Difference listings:
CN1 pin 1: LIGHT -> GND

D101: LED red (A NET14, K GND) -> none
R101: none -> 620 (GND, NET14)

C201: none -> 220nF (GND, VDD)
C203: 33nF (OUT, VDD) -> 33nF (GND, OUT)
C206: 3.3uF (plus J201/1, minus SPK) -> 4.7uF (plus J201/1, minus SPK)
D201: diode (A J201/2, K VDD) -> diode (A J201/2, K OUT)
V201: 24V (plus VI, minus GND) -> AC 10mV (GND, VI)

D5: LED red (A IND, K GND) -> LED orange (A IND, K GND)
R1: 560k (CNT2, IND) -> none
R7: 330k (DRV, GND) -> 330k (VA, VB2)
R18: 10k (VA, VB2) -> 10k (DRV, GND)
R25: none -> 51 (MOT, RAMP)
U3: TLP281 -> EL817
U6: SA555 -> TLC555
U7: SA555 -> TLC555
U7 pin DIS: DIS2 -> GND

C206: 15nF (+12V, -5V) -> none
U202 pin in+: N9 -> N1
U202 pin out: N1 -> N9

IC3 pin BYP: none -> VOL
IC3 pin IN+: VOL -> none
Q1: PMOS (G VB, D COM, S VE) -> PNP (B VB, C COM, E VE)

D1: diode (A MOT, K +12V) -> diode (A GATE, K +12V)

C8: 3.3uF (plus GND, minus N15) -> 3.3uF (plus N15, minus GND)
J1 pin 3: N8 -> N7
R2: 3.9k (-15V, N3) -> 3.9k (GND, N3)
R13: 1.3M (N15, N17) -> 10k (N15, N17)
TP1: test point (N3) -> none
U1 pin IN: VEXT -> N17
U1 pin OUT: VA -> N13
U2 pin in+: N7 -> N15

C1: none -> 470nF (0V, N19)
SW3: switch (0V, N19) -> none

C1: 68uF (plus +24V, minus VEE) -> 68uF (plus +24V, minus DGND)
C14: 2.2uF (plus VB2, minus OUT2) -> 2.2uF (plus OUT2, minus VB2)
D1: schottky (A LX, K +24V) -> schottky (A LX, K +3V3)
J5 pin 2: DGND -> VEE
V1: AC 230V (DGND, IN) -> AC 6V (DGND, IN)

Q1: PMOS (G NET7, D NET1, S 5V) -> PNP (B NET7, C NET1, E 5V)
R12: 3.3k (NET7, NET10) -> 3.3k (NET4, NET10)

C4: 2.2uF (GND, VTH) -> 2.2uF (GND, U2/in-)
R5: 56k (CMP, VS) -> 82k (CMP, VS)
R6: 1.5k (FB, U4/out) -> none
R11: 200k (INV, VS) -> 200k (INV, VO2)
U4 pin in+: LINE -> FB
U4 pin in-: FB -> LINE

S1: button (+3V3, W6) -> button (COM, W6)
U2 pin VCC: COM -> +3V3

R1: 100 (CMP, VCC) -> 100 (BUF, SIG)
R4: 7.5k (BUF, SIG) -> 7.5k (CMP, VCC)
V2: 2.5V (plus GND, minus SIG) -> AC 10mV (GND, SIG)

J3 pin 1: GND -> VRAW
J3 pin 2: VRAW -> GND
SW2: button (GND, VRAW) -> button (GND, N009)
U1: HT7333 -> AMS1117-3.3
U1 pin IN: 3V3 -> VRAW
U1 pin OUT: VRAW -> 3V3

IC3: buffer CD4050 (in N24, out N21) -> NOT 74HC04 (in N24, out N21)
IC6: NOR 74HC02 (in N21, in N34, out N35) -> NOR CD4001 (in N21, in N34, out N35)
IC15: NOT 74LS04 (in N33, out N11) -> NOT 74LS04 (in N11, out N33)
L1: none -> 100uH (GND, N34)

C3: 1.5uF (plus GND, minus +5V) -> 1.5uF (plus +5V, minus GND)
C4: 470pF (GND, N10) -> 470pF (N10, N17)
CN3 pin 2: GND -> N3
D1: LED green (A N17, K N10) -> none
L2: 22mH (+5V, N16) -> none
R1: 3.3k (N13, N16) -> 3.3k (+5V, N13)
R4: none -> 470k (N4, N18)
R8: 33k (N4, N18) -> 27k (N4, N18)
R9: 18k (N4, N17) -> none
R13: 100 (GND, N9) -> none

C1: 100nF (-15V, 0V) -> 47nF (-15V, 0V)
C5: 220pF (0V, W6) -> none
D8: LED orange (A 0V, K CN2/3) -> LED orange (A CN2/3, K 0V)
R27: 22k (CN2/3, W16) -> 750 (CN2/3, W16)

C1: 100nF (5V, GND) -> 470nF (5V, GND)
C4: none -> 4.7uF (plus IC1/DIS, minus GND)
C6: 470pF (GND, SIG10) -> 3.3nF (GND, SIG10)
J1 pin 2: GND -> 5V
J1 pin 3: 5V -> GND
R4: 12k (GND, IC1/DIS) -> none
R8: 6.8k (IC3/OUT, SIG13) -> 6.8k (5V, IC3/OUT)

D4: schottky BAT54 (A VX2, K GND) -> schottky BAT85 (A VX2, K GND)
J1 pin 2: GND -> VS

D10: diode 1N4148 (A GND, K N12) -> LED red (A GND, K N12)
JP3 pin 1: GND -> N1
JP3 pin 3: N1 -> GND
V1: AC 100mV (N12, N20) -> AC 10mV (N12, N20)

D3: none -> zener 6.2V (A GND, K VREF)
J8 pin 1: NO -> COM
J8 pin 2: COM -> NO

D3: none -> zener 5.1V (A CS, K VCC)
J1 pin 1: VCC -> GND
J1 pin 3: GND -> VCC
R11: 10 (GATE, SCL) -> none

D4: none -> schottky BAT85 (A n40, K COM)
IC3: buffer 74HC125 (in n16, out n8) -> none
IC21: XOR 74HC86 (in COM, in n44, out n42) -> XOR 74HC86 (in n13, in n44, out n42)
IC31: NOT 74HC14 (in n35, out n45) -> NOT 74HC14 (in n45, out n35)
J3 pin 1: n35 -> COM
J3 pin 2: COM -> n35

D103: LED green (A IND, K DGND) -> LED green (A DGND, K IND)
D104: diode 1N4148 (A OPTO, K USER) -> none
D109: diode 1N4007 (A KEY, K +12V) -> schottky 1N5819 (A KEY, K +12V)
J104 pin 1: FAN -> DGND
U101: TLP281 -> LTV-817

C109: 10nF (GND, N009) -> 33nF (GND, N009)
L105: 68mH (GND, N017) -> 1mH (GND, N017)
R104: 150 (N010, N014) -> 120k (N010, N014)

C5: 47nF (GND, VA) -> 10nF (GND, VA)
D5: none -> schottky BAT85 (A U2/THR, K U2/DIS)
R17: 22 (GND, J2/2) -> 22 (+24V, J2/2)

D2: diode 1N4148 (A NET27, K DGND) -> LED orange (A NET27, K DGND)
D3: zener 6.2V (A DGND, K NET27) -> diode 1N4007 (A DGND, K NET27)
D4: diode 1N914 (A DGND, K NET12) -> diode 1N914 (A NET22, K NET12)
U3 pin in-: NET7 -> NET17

Activity: Copy, exactly and only, the lines above that begin with the one containing "R4: 7.5k (BUF, SIG) -> 7.5k (CMP, VCC)" and finish with the one containing "R8: 33k (N4, N18) -> 27k (N4, N18)".

Solution for this problem:
R4: 7.5k (BUF, SIG) -> 7.5k (CMP, VCC)
V2: 2.5V (plus GND, minus SIG) -> AC 10mV (GND, SIG)

J3 pin 1: GND -> VRAW
J3 pin 2: VRAW -> GND
SW2: button (GND, VRAW) -> button (GND, N009)
U1: HT7333 -> AMS1117-3.3
U1 pin IN: 3V3 -> VRAW
U1 pin OUT: VRAW -> 3V3

IC3: buffer CD4050 (in N24, out N21) -> NOT 74HC04 (in N24, out N21)
IC6: NOR 74HC02 (in N21, in N34, out N35) -> NOR CD4001 (in N21, in N34, out N35)
IC15: NOT 74LS04 (in N33, out N11) -> NOT 74LS04 (in N11, out N33)
L1: none -> 100uH (GND, N34)

C3: 1.5uF (plus GND, minus +5V) -> 1.5uF (plus +5V, minus GND)
C4: 470pF (GND, N10) -> 470pF (N10, N17)
CN3 pin 2: GND -> N3
D1: LED green (A N17, K N10) -> none
L2: 22mH (+5V, N16) -> none
R1: 3.3k (N13, N16) -> 3.3k (+5V, N13)
R4: none -> 470k (N4, N18)
R8: 33k (N4, N18) -> 27k (N4, N18)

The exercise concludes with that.